(EXERCISE DETAILS):
Set down every line of the data exactly, skipping the pictures.

(GIVEN MATERIAL):
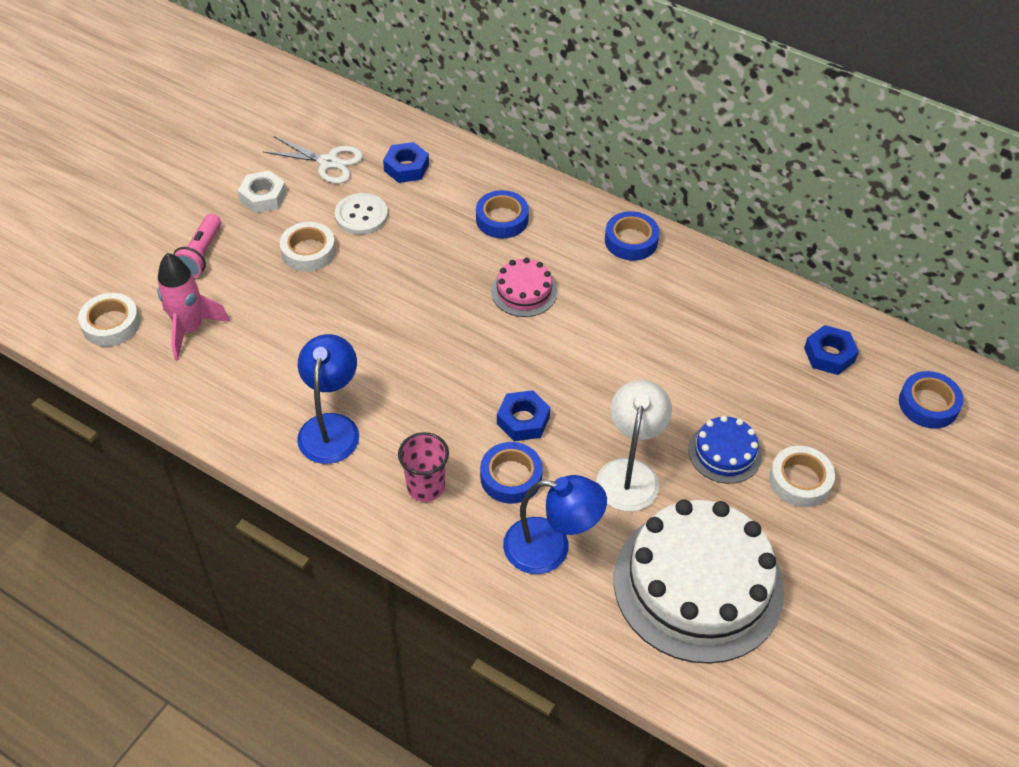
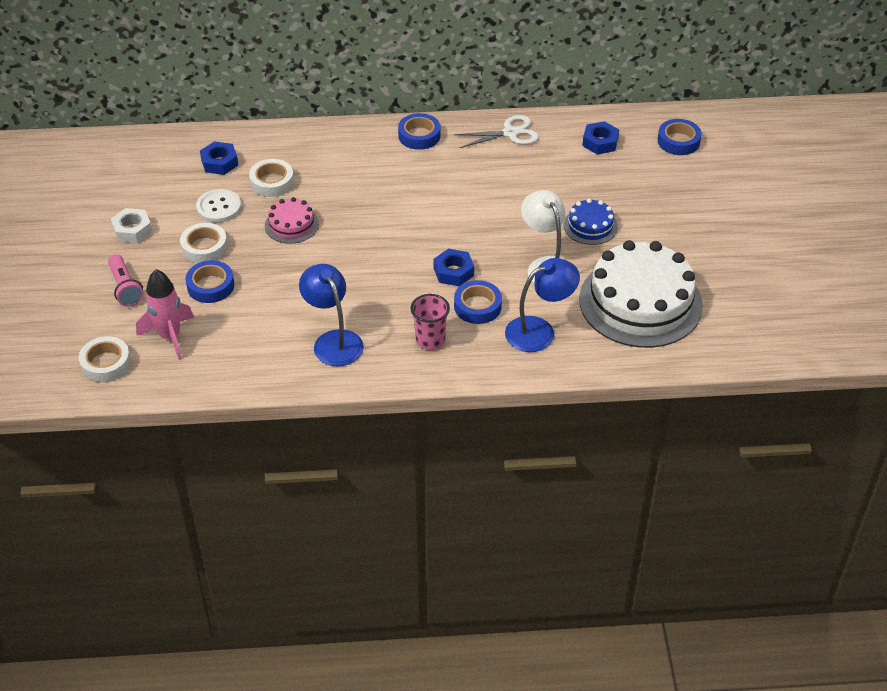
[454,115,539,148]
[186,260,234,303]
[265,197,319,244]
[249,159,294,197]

(YOUR RESPONSE):
[454,115,539,148]
[186,260,234,303]
[265,197,319,244]
[249,159,294,197]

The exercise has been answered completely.